_TASK STATEMENT_
Give back exactly the lines of the entries below from the line with "white star: (293, 189) -> (418, 239), moved" to the line with "green diamond: (188, 344)", inclusive, and only those.

_RECORDED DATA_
********************
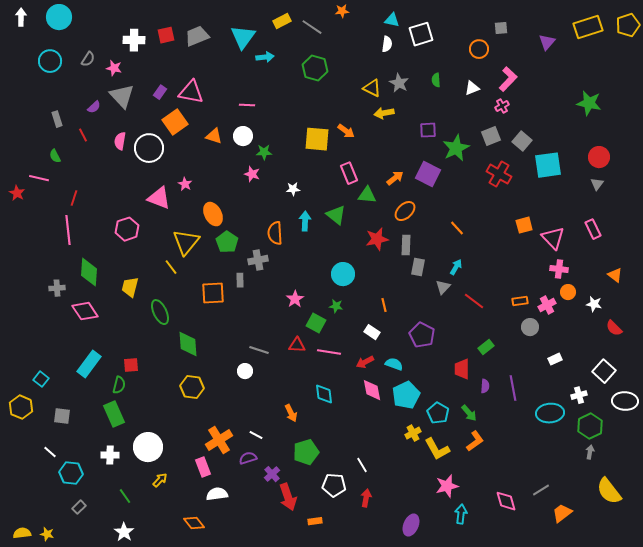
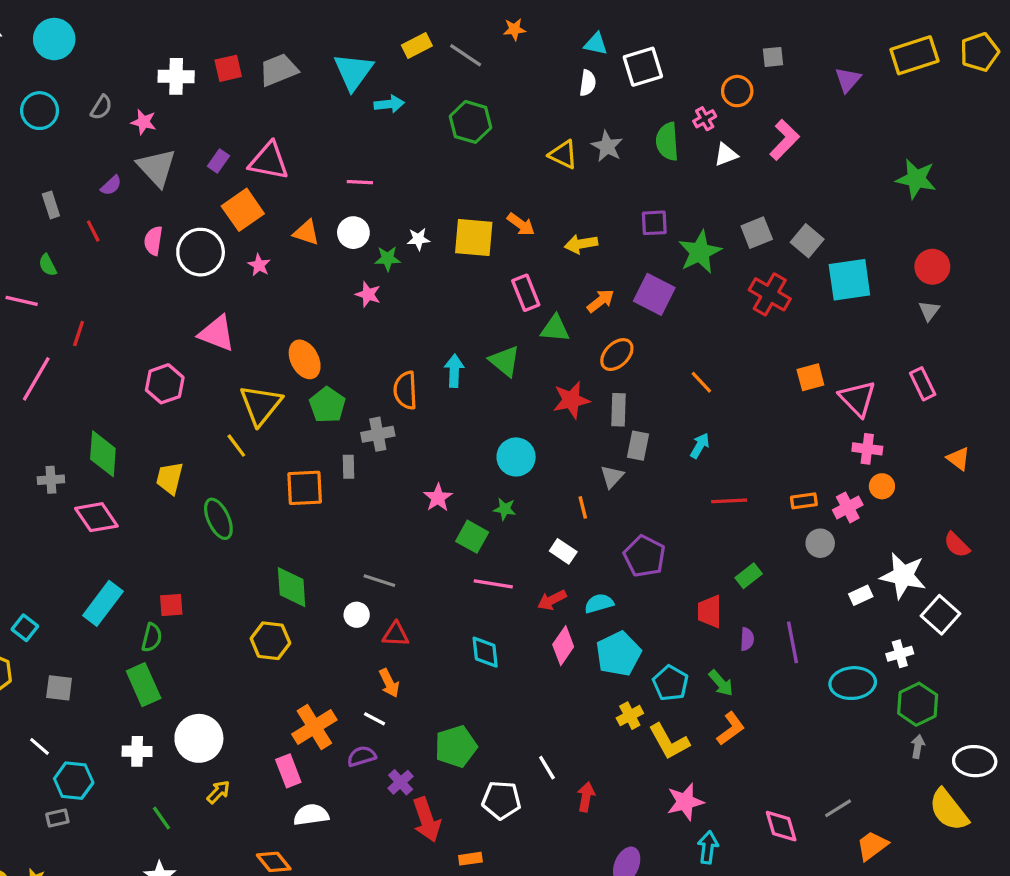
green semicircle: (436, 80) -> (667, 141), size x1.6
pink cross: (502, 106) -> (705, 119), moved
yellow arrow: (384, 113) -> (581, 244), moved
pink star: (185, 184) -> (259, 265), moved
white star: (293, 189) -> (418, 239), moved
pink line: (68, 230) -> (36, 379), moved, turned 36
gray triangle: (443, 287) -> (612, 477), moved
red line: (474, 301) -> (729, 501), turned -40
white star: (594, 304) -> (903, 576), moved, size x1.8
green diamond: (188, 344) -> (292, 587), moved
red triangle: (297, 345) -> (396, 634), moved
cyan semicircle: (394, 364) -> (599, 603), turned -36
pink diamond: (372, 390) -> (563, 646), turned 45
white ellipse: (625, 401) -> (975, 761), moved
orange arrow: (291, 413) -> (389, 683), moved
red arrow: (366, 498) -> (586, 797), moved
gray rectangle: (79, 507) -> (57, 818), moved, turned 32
********************
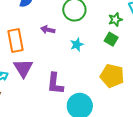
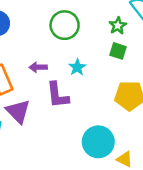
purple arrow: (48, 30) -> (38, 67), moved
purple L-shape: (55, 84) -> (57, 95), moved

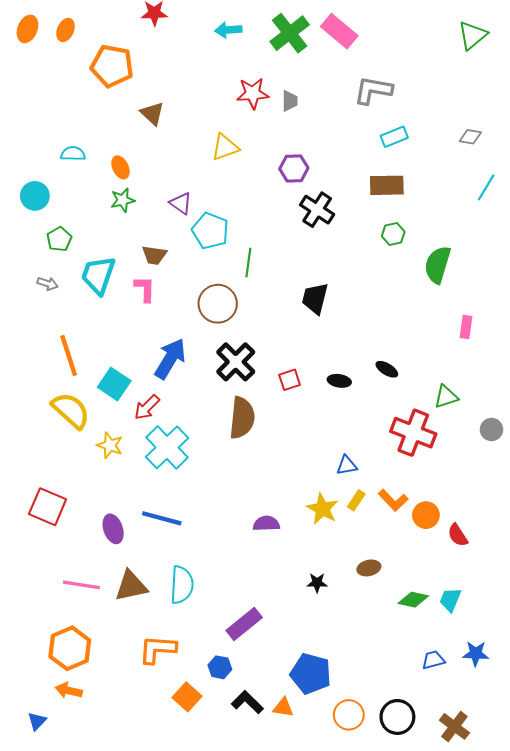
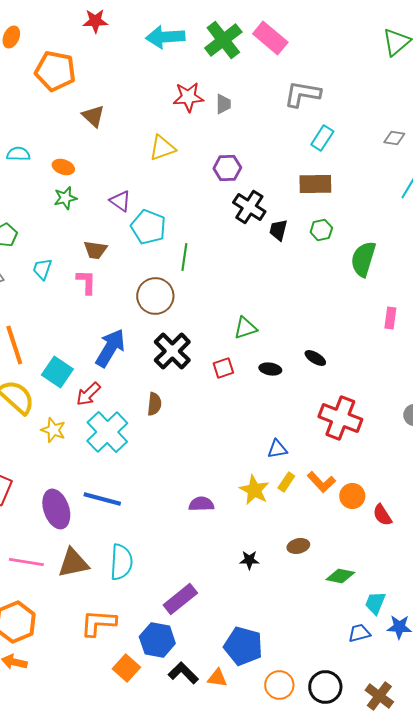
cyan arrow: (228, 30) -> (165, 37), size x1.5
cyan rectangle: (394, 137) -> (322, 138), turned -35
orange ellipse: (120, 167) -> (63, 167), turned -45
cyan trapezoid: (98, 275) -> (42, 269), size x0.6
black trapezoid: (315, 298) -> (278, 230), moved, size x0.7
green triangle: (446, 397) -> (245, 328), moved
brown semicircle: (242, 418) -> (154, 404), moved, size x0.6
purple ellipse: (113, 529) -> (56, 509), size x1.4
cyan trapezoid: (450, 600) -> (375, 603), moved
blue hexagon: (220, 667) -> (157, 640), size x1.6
********************
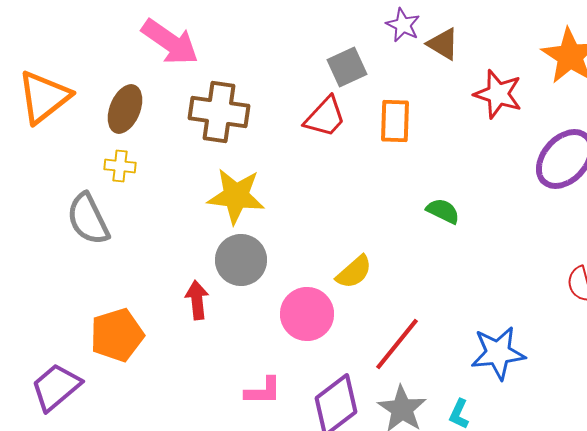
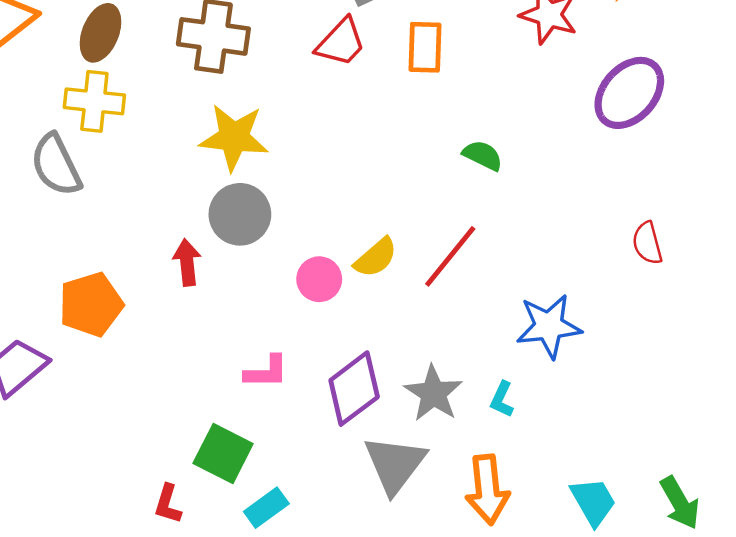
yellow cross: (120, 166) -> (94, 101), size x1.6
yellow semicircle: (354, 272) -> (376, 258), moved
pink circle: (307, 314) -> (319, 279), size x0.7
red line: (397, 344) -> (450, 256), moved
********************
_RESULT_
white star: (293, 189) -> (418, 239), moved
pink line: (68, 230) -> (36, 379), moved, turned 36
gray triangle: (443, 287) -> (612, 477), moved
red line: (474, 301) -> (729, 501), turned -40
white star: (594, 304) -> (903, 576), moved, size x1.8
green diamond: (188, 344) -> (292, 587), moved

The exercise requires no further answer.